### Entries shown
BEGIN

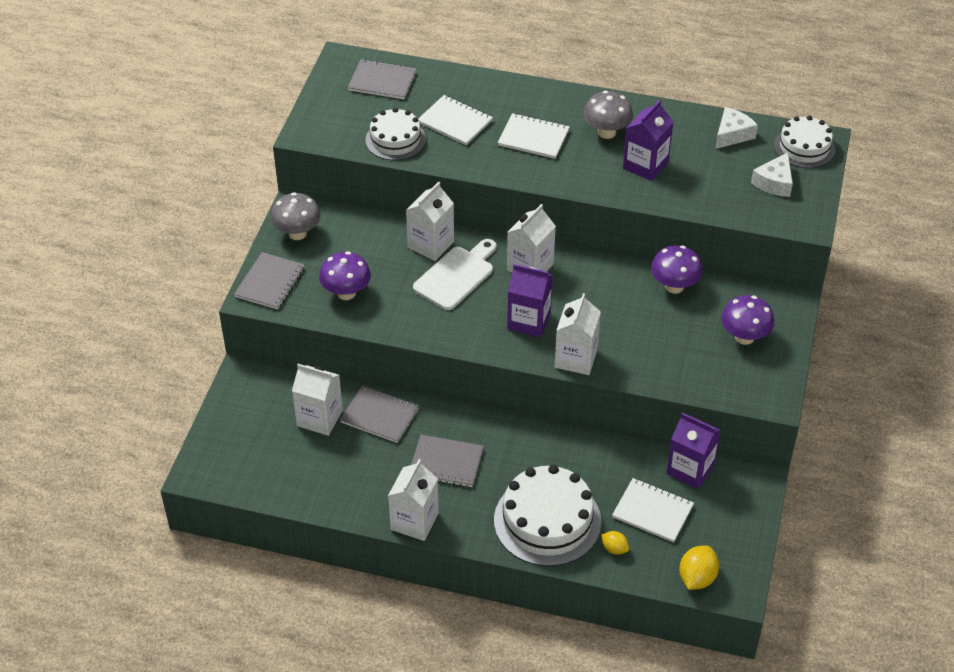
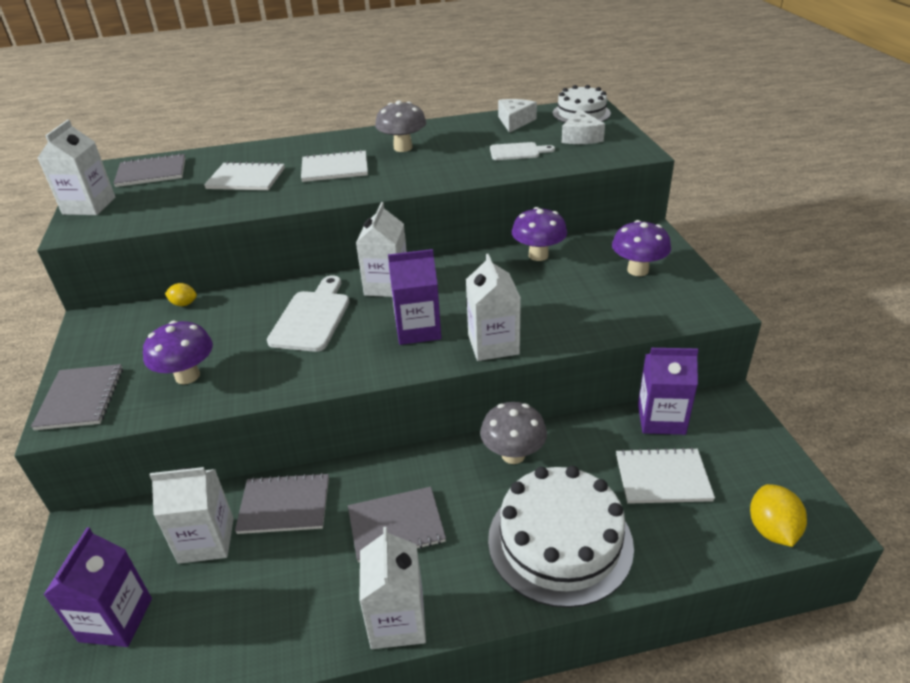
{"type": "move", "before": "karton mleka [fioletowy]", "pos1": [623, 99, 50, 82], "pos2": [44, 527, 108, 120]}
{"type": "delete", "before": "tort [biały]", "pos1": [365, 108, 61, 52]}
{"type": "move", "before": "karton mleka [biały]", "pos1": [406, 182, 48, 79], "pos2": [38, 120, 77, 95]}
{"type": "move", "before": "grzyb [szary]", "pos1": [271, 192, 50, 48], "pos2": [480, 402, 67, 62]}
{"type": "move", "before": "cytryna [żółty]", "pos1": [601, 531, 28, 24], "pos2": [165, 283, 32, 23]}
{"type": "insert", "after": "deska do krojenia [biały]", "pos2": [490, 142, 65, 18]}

END

### Assignment
Please write out all the data again word for word, but not the pictures.

### Answer space
{"type": "move", "before": "karton mleka [fioletowy]", "pos1": [623, 99, 50, 82], "pos2": [44, 527, 108, 120]}
{"type": "delete", "before": "tort [biały]", "pos1": [365, 108, 61, 52]}
{"type": "move", "before": "karton mleka [biały]", "pos1": [406, 182, 48, 79], "pos2": [38, 120, 77, 95]}
{"type": "move", "before": "grzyb [szary]", "pos1": [271, 192, 50, 48], "pos2": [480, 402, 67, 62]}
{"type": "move", "before": "cytryna [żółty]", "pos1": [601, 531, 28, 24], "pos2": [165, 283, 32, 23]}
{"type": "insert", "after": "deska do krojenia [biały]", "pos2": [490, 142, 65, 18]}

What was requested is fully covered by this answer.